→ Task description
Within the entries below, find each line containing the word "MOSI" and copy it.

→ Material for the task
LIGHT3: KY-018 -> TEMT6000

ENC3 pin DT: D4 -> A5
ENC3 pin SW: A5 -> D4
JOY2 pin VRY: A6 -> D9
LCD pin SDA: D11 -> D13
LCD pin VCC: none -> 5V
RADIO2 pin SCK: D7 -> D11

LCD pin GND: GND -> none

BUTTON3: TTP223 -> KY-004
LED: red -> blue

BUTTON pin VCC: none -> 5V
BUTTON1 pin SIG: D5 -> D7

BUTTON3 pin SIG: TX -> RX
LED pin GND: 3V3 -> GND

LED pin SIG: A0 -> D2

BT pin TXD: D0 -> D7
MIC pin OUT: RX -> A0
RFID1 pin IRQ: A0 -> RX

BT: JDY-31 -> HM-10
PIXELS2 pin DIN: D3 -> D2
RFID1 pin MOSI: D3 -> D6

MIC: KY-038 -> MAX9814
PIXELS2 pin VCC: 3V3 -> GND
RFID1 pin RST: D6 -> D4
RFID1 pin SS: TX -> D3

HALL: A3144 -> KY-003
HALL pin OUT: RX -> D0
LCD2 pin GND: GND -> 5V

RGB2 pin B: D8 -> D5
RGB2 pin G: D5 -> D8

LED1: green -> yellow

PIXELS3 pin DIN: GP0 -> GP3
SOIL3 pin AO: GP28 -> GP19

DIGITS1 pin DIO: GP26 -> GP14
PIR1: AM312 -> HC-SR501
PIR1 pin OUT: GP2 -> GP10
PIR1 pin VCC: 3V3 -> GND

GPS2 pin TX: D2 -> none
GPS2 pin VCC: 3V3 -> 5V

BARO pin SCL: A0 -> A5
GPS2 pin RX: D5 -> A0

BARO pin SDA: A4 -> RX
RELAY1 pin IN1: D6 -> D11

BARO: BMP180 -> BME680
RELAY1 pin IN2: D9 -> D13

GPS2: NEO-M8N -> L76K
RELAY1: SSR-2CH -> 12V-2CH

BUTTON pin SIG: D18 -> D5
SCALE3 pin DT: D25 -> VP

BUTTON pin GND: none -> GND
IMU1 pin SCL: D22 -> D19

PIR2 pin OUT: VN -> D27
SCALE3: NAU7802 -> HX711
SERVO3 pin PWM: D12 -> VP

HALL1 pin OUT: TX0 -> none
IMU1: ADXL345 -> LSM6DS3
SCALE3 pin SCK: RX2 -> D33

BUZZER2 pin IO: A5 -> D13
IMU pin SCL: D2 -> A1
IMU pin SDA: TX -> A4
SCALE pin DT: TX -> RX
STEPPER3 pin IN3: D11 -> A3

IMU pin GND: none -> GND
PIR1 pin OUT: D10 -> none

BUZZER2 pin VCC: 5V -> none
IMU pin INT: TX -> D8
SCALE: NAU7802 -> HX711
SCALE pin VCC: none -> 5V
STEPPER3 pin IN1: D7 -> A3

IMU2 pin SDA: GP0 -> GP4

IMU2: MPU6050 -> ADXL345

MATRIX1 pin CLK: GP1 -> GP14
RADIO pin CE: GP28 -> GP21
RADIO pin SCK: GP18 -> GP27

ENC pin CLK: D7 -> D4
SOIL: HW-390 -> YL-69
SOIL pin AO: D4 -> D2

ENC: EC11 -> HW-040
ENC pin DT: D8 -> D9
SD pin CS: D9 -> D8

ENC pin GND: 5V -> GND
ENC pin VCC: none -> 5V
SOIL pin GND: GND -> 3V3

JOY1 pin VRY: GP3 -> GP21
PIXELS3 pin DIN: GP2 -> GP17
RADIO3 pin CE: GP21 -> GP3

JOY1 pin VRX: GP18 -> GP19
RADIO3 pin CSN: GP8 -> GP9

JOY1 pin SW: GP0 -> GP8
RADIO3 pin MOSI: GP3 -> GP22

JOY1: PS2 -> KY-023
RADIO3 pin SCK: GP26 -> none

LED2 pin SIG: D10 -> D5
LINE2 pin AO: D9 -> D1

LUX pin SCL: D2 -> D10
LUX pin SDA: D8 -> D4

→ Exercise response
RFID1 pin MOSI: D3 -> D6
RADIO3 pin MOSI: GP3 -> GP22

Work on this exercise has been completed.